• _WHAT IS BEING ASKED_:
Repeat the data that follows verbatim. Images are not part of the copy.
PROVIDED RECORDS Start Marker
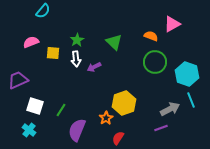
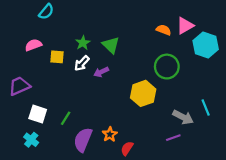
orange semicircle: (151, 36) -> (164, 30), moved
green triangle: (114, 42) -> (111, 45), moved
white arrow: (76, 59) -> (82, 63), turned 49
cyan hexagon: (187, 74) -> (206, 45), moved
yellow hexagon: (124, 103) -> (143, 93), moved
gray arrow: (170, 109) -> (183, 117), turned 54
orange star: (106, 118) -> (110, 134), moved

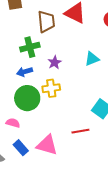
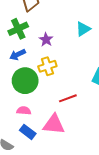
pink semicircle: (13, 123) -> (24, 111), moved
red line: (80, 131) -> (68, 98), moved

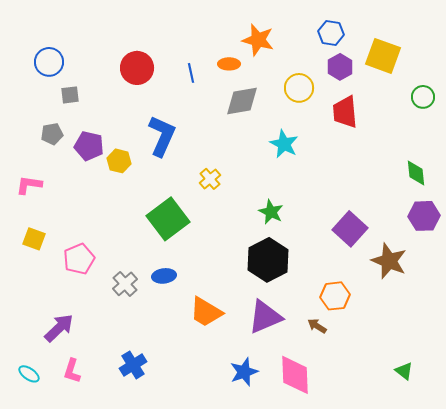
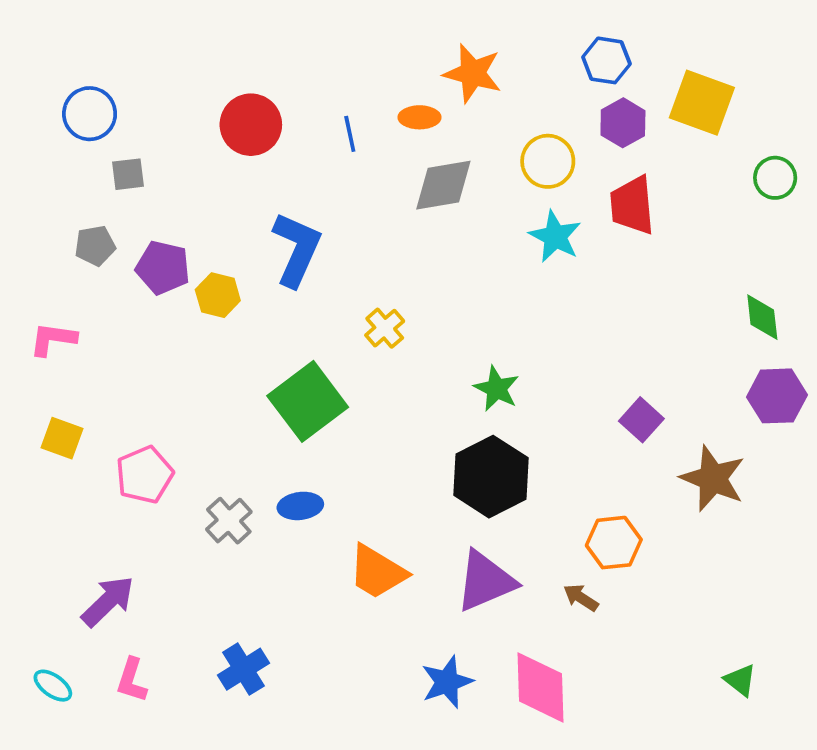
cyan star: (284, 144) -> (555, 236), moved
purple square: (350, 229) -> (641, 420), size x0.7

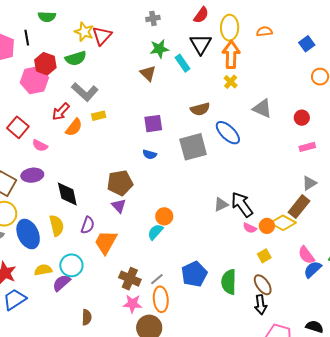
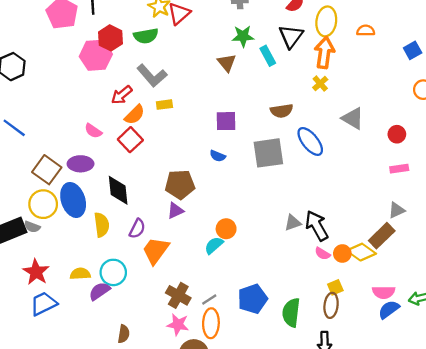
red square: (18, 127) -> (130, 140), moved
purple triangle: (119, 206) -> (175, 211), turned 42
blue ellipse: (28, 234) -> (73, 200), moved
pink semicircle: (306, 255) -> (384, 292), turned -60
brown ellipse: (263, 285) -> (331, 305), moved, turned 35

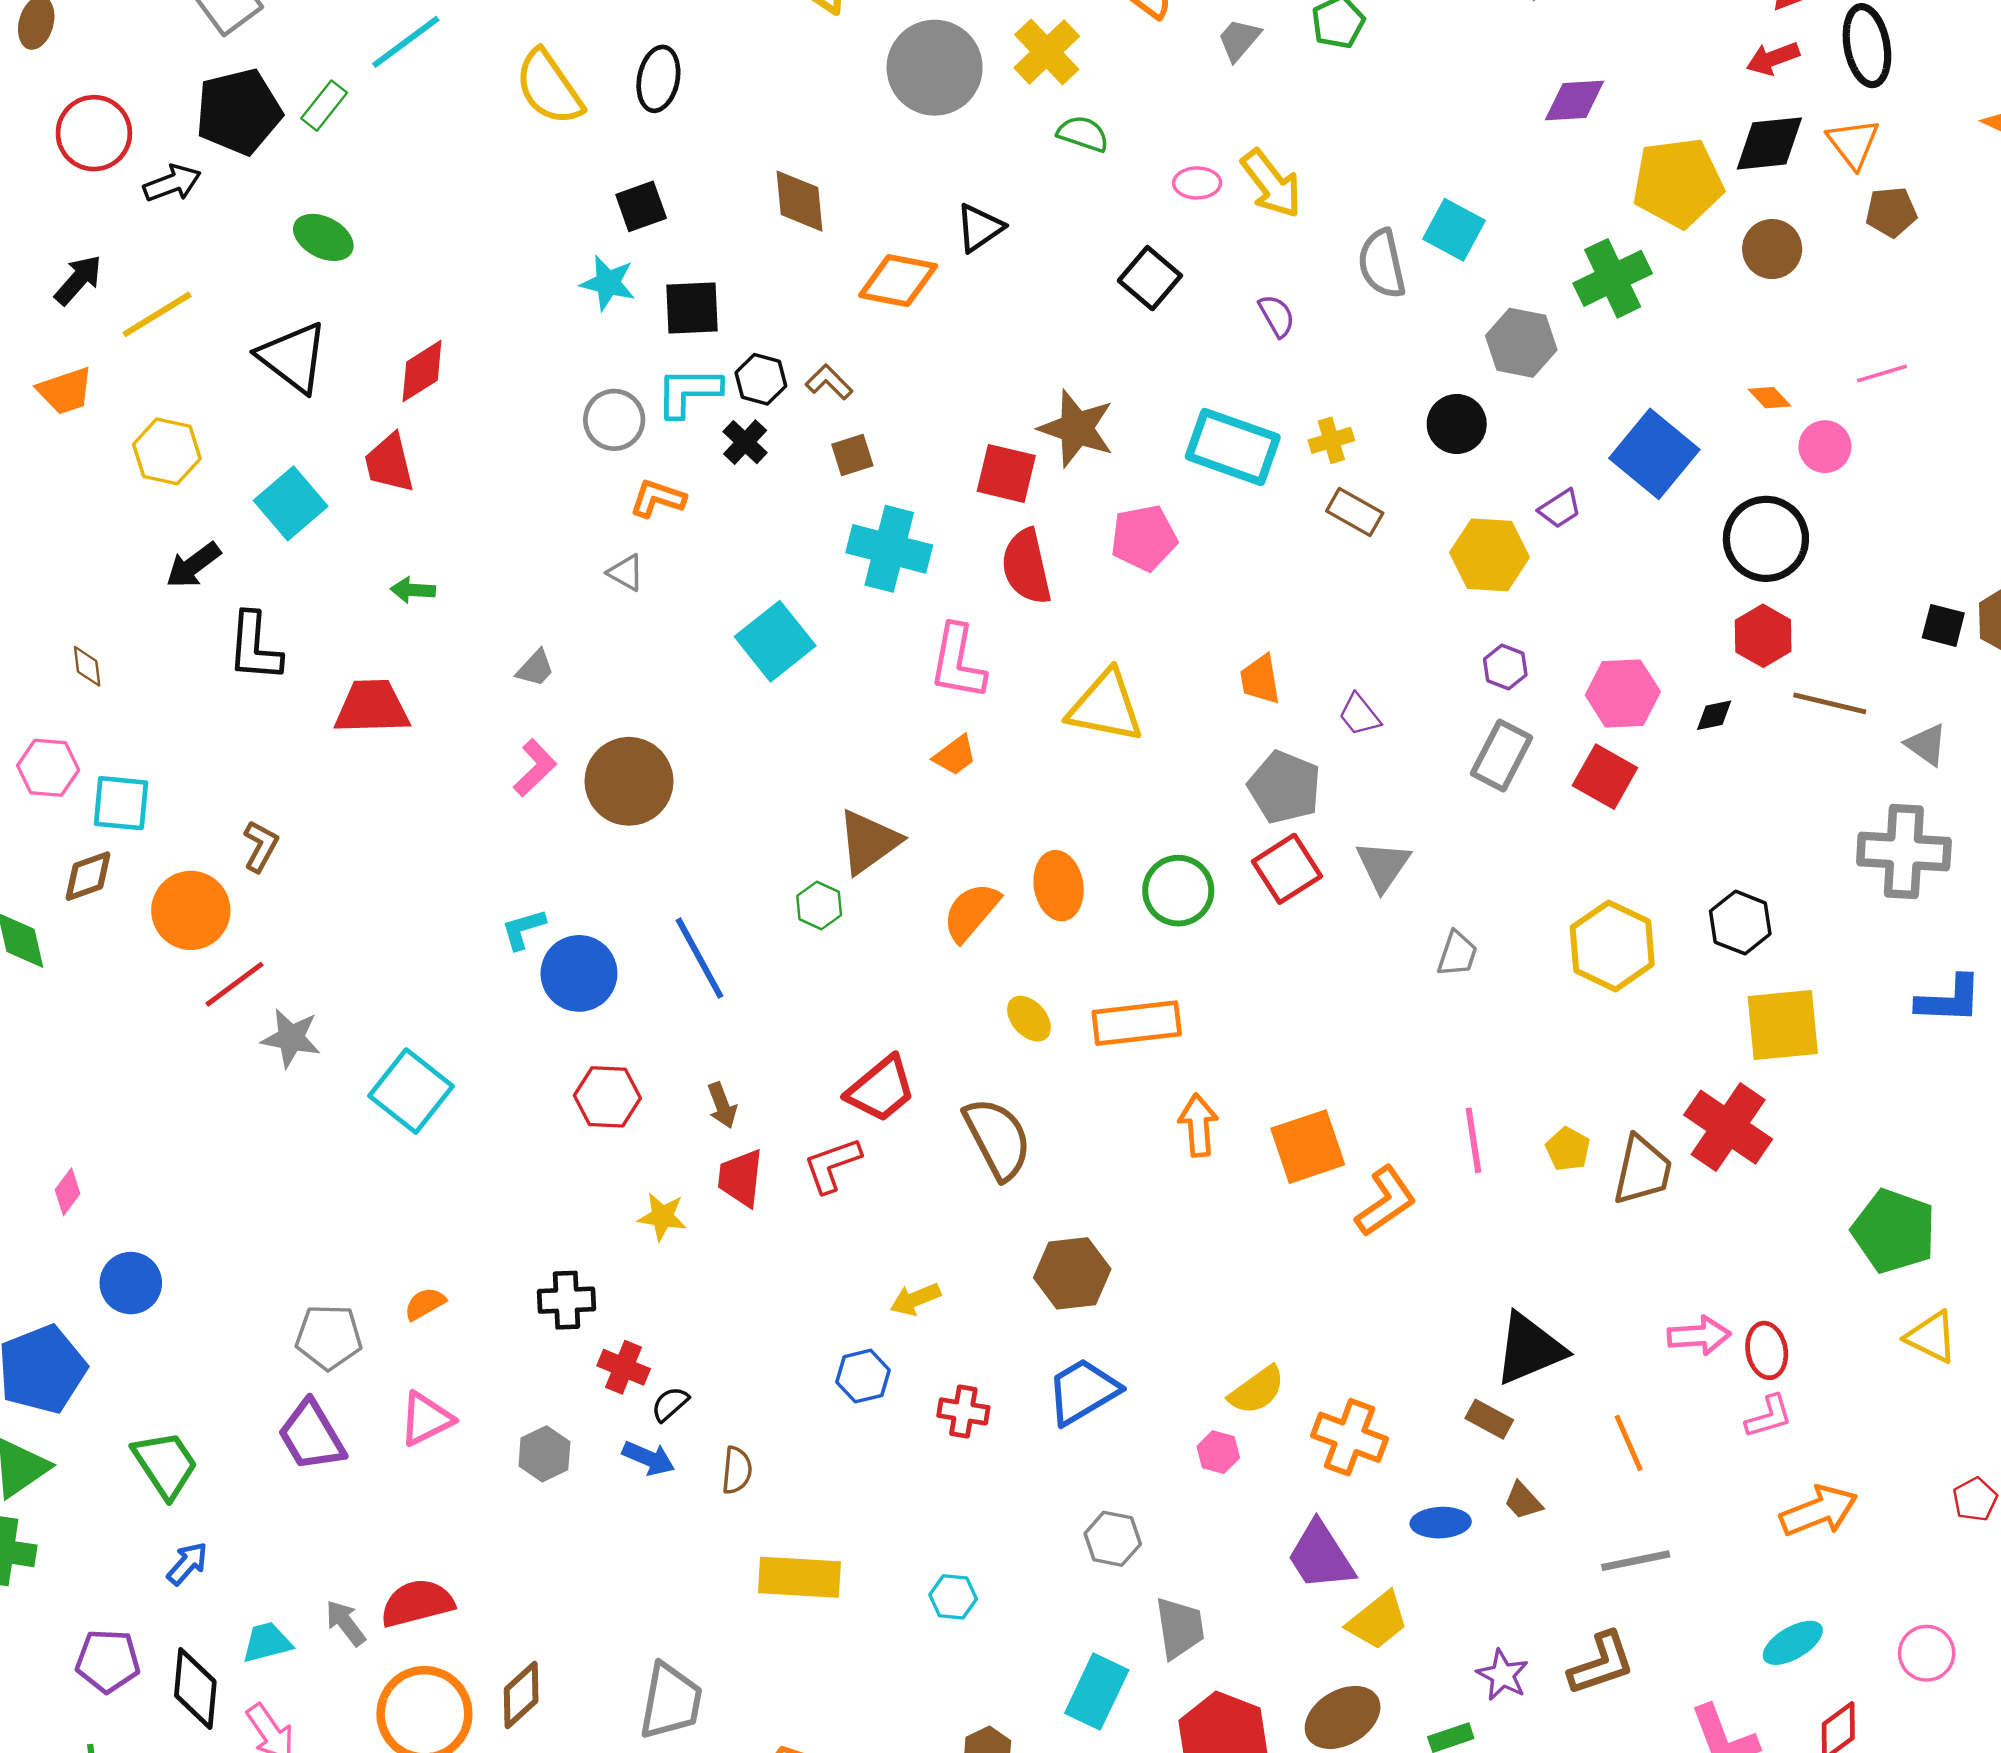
PROVIDED RECORDS End Marker
• _YOUR SOLUTION_:
orange semicircle: (151, 36) -> (164, 30), moved
green triangle: (114, 42) -> (111, 45), moved
white arrow: (76, 59) -> (82, 63), turned 49
cyan hexagon: (187, 74) -> (206, 45), moved
yellow hexagon: (124, 103) -> (143, 93), moved
gray arrow: (170, 109) -> (183, 117), turned 54
orange star: (106, 118) -> (110, 134), moved

pink semicircle: (13, 123) -> (24, 111), moved
red line: (80, 131) -> (68, 98), moved

cyan star: (284, 144) -> (555, 236), moved
purple square: (350, 229) -> (641, 420), size x0.7

red square: (18, 127) -> (130, 140), moved
purple triangle: (119, 206) -> (175, 211), turned 42
blue ellipse: (28, 234) -> (73, 200), moved
pink semicircle: (306, 255) -> (384, 292), turned -60
brown ellipse: (263, 285) -> (331, 305), moved, turned 35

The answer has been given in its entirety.